#### Work to do:
Please write out the items below word for word, starting at the line that contains "Find where the" and ending after the line that contains "Pinpoint the cell". Leave the pictures out of your answer.

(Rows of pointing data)
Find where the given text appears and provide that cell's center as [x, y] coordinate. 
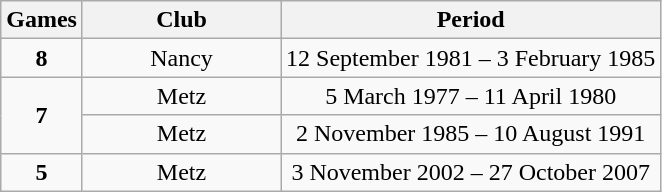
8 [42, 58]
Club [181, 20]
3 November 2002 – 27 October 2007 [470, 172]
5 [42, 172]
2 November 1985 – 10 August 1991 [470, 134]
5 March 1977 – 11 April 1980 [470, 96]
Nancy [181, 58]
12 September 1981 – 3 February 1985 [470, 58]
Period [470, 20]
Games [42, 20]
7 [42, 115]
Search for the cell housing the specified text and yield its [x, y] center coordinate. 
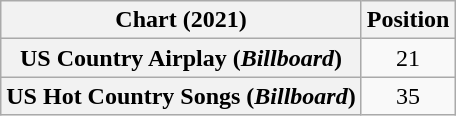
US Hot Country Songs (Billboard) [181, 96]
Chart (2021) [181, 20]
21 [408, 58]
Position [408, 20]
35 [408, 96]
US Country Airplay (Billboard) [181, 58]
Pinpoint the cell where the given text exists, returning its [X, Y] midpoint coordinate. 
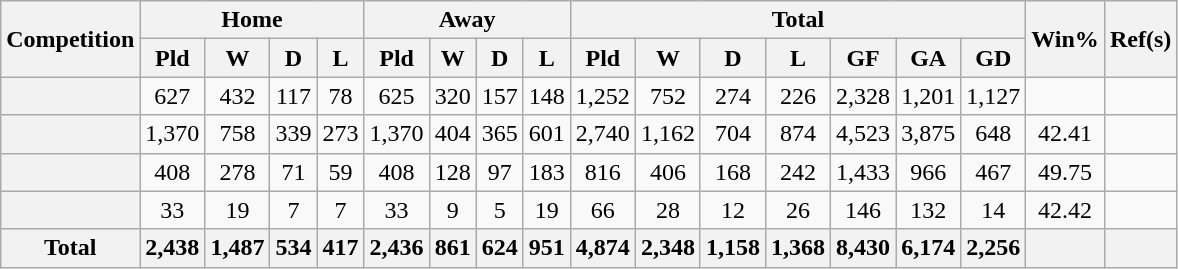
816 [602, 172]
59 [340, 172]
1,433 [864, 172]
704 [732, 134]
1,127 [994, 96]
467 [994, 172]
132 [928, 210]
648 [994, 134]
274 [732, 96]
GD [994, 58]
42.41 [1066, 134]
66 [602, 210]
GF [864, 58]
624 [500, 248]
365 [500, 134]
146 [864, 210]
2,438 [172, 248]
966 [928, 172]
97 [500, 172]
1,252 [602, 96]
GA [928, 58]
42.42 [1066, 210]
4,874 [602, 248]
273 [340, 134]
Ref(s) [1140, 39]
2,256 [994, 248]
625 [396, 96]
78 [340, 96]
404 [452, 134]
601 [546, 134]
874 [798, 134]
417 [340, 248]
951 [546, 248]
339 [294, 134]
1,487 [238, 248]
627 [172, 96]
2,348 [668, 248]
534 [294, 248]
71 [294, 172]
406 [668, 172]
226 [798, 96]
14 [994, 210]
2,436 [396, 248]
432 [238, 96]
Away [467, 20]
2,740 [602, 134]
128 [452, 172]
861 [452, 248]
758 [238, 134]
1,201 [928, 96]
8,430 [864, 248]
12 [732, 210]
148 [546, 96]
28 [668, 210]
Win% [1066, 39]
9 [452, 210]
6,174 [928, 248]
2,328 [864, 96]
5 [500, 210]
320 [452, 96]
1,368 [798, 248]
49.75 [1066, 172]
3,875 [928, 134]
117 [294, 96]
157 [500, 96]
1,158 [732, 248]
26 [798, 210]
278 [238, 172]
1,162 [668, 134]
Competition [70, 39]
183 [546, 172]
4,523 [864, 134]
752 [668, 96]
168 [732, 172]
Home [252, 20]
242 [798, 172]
---
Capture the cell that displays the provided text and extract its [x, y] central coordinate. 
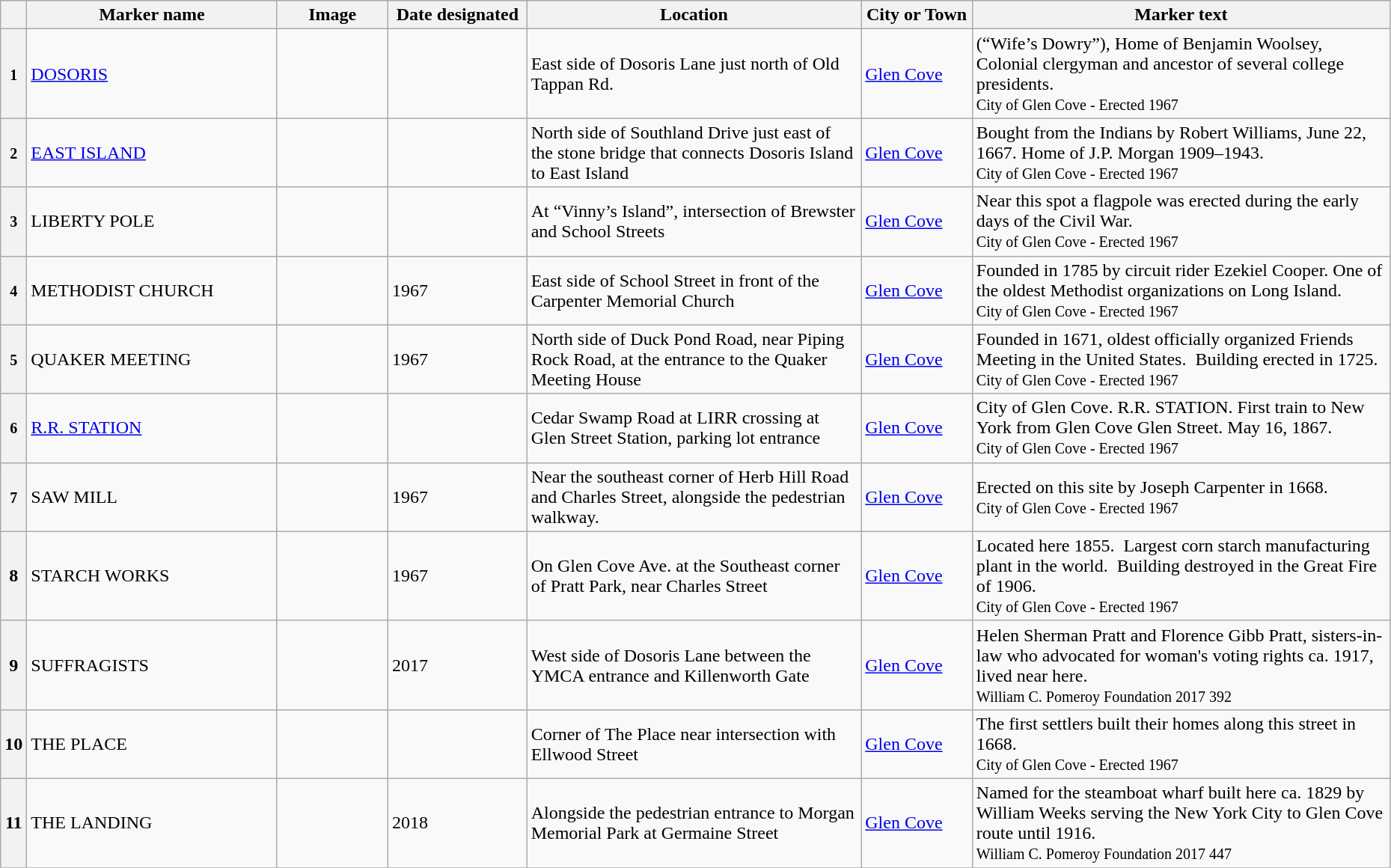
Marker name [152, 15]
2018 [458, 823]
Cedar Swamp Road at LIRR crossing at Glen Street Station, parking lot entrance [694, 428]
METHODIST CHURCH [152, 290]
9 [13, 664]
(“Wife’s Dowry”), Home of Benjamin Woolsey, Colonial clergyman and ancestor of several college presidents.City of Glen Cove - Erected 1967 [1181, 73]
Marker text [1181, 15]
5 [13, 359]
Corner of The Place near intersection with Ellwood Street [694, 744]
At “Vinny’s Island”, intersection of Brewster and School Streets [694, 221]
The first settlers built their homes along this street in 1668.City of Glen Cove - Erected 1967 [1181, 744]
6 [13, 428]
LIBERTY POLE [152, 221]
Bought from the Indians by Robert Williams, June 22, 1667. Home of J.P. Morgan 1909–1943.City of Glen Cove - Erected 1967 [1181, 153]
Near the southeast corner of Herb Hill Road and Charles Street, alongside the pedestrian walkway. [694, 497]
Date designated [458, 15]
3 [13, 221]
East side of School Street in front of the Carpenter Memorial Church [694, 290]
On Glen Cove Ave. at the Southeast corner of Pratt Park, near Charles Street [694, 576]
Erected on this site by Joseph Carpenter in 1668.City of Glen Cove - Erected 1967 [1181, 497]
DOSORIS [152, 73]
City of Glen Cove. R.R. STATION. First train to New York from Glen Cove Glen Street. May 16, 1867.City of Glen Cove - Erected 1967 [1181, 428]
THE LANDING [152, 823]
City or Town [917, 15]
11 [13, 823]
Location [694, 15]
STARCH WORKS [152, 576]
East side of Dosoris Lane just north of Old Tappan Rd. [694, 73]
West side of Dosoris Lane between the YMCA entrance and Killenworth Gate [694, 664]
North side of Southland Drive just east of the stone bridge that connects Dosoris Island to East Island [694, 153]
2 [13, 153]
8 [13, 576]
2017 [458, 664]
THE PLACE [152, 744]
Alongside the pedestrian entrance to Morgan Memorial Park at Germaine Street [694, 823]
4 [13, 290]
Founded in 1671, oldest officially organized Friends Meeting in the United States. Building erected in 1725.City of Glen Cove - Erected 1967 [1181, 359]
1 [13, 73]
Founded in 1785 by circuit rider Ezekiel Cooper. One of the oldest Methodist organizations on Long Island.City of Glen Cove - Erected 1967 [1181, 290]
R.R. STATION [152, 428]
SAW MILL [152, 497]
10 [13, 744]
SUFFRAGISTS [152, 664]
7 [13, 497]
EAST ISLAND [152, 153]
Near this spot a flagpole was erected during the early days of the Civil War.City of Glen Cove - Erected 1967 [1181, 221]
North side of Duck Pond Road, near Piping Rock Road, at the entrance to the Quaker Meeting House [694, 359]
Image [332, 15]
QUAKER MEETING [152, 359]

#### Solution for this exercise:
Find where the given text appears and provide that cell's center as [x, y] coordinate. 
8 [42, 58]
Club [181, 20]
3 November 2002 – 27 October 2007 [470, 172]
5 [42, 172]
2 November 1985 – 10 August 1991 [470, 134]
5 March 1977 – 11 April 1980 [470, 96]
Nancy [181, 58]
12 September 1981 – 3 February 1985 [470, 58]
Period [470, 20]
Games [42, 20]
7 [42, 115]
Search for the cell housing the specified text and yield its [x, y] center coordinate. 
US Hot Country Songs (Billboard) [181, 96]
Chart (2021) [181, 20]
21 [408, 58]
Position [408, 20]
35 [408, 96]
US Country Airplay (Billboard) [181, 58]
Pinpoint the cell where the given text exists, returning its [X, Y] midpoint coordinate. 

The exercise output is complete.